(Beginning of PROVIDED MATERIAL)

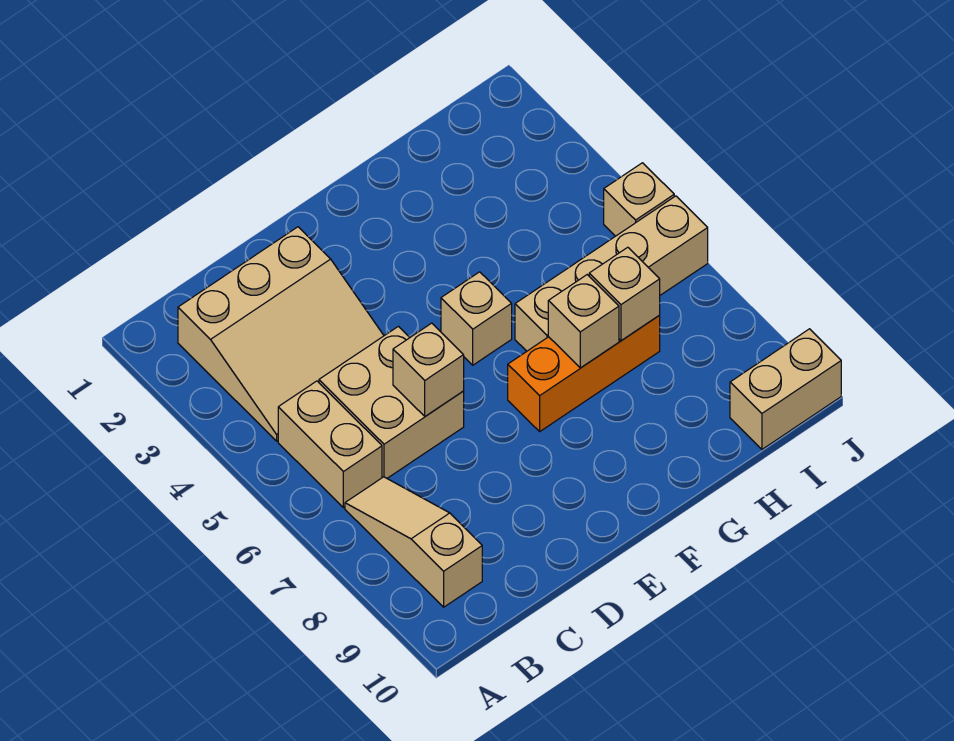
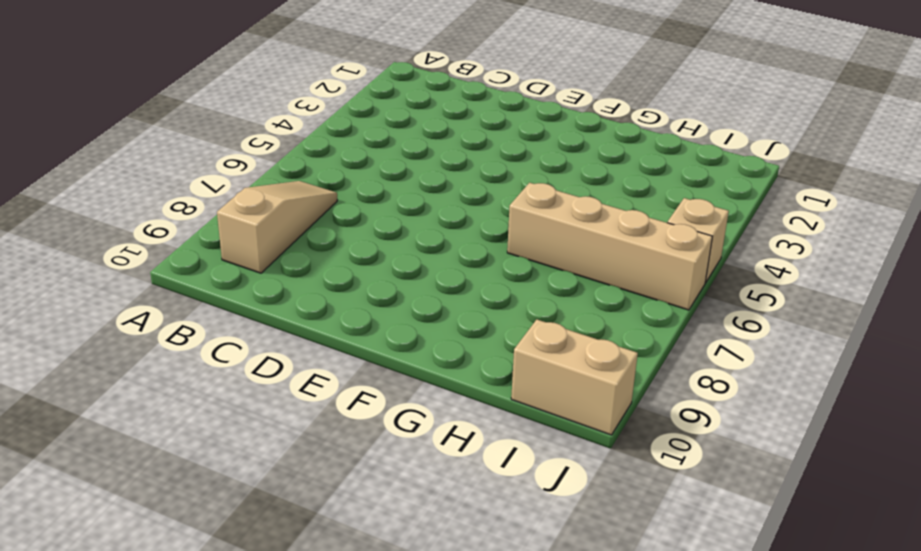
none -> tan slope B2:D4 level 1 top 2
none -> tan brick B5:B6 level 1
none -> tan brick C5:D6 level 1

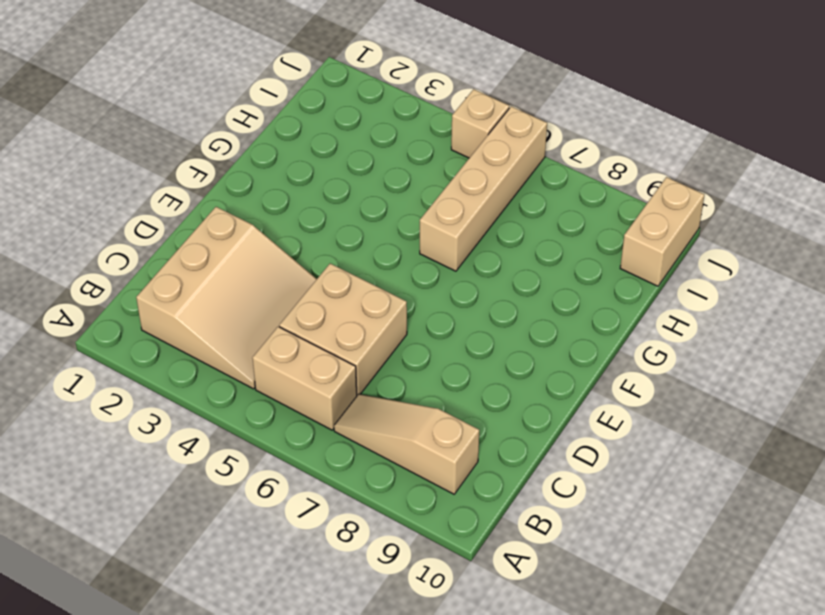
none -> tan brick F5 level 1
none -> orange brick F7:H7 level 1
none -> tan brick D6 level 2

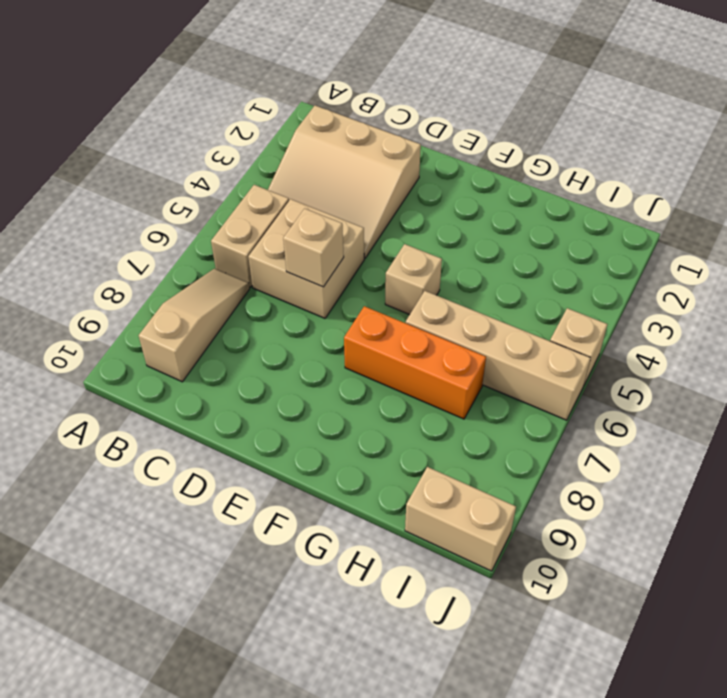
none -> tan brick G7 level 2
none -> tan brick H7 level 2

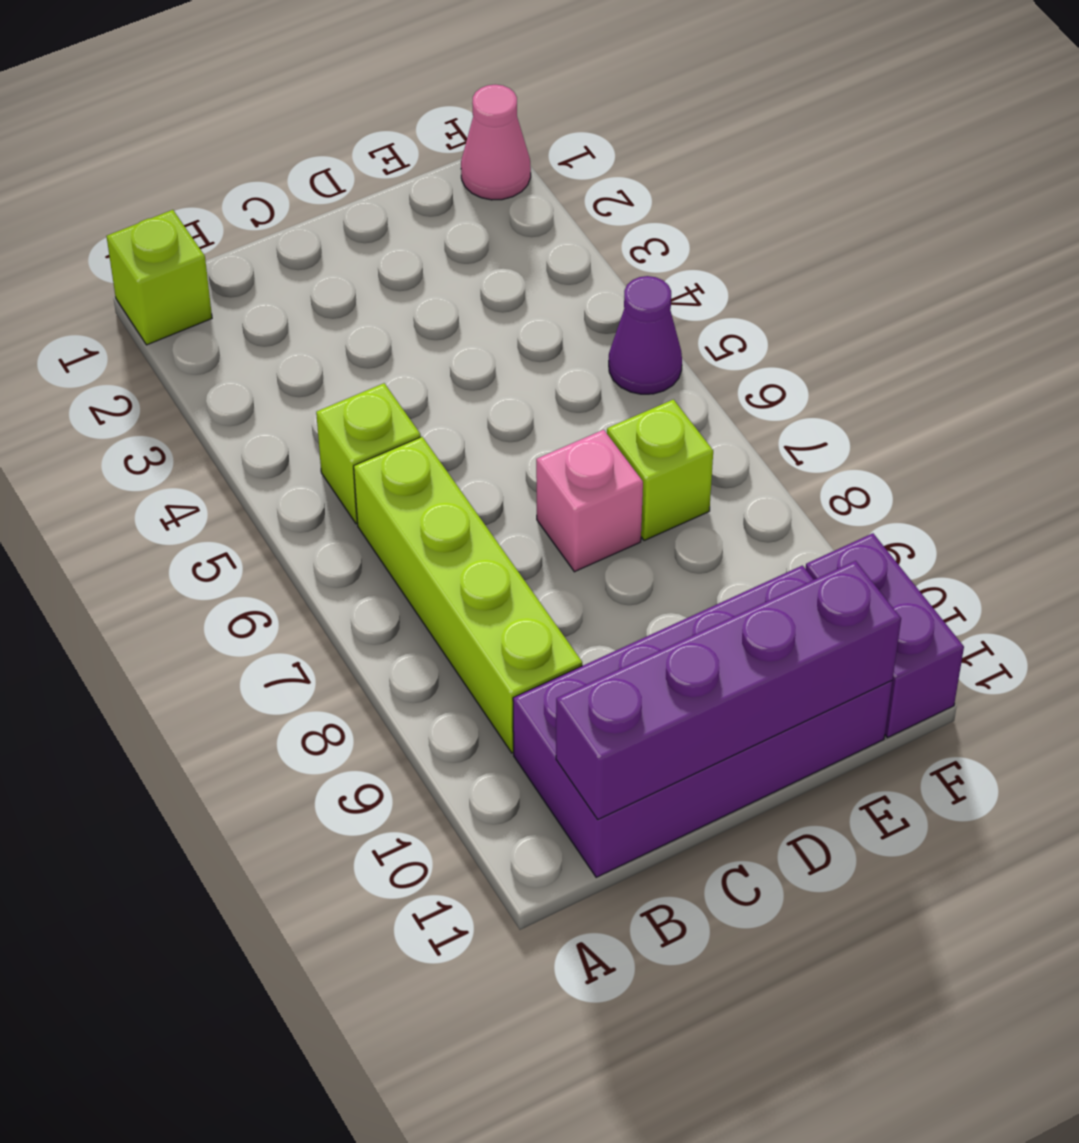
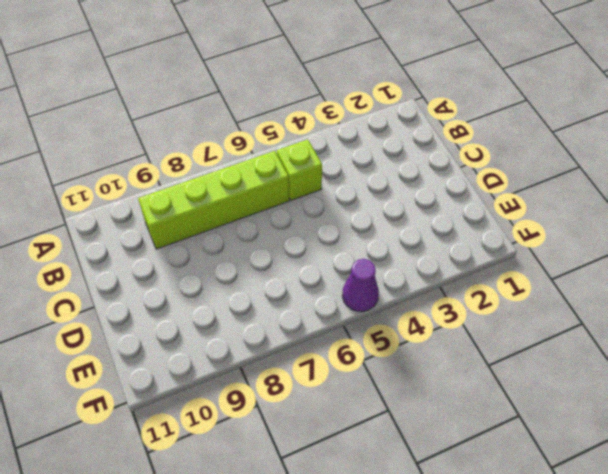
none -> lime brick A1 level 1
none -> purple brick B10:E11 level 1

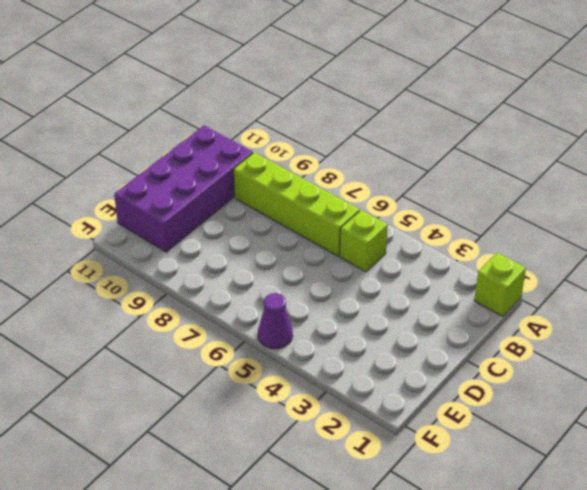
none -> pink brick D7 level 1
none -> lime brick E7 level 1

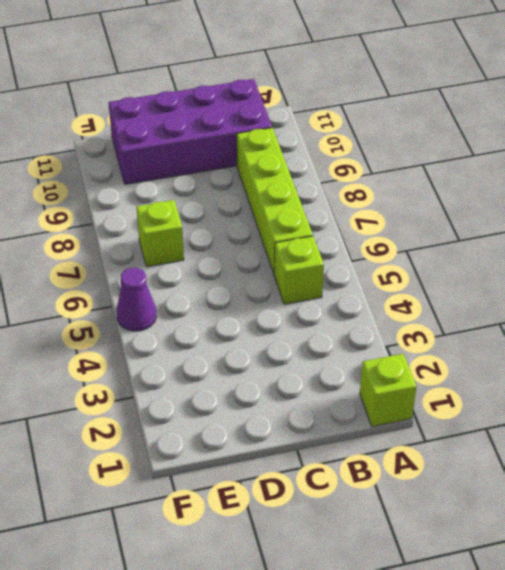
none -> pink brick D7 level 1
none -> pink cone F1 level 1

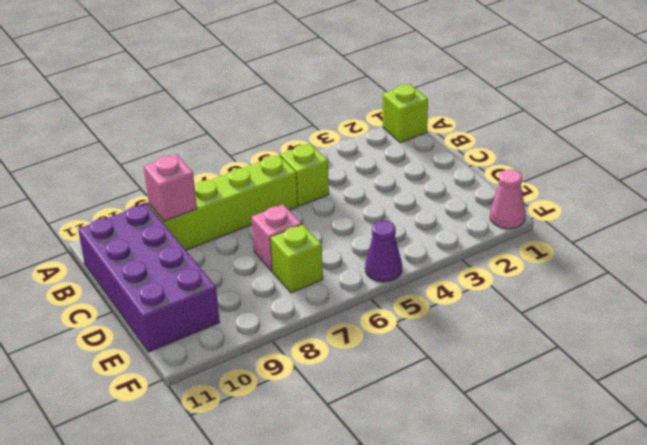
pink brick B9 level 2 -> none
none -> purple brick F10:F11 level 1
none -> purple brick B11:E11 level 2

(End of PROVIDED MATERIAL)

> TRY IT
Starting at the line that contains "none -> tan brick C5:D6 level 1", return every line through the end of the records above exactly as written, and return no pictures.

> WRITTEN ANSWER
none -> tan brick C5:D6 level 1

none -> tan brick F5 level 1
none -> orange brick F7:H7 level 1
none -> tan brick D6 level 2

none -> tan brick G7 level 2
none -> tan brick H7 level 2

none -> lime brick A1 level 1
none -> purple brick B10:E11 level 1

none -> pink brick D7 level 1
none -> lime brick E7 level 1

none -> pink brick D7 level 1
none -> pink cone F1 level 1

pink brick B9 level 2 -> none
none -> purple brick F10:F11 level 1
none -> purple brick B11:E11 level 2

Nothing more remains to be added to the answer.